- Opening Delimiter -
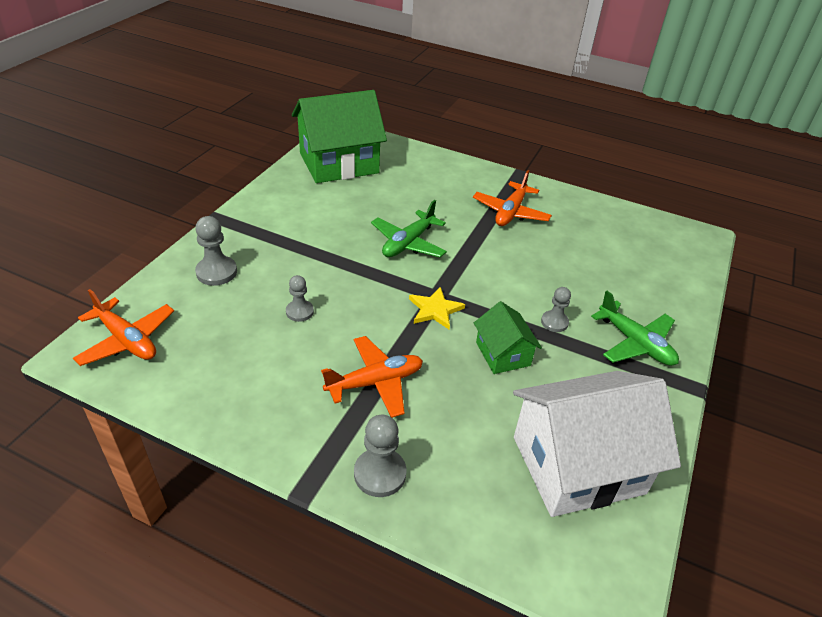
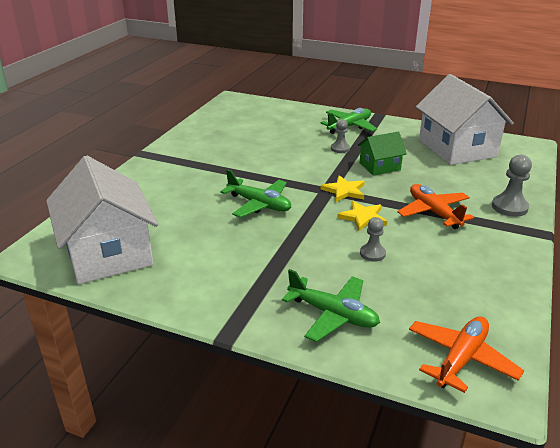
camera: 90 degrees left, 10 degrees down
grey pawn [195,216,237,286] -> green plane [282,269,380,342]
green house [292,90,387,183] -> white house [46,156,158,284]
orange plane [473,170,552,226] -> none
none -> yellow star [337,201,387,231]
- Closing Delimiter -
DIRECTIVE
All lines of the entries containing the string "none" must be shown in full.

EXPECTED OUTPUT
orange plane [473,170,552,226] -> none
none -> yellow star [337,201,387,231]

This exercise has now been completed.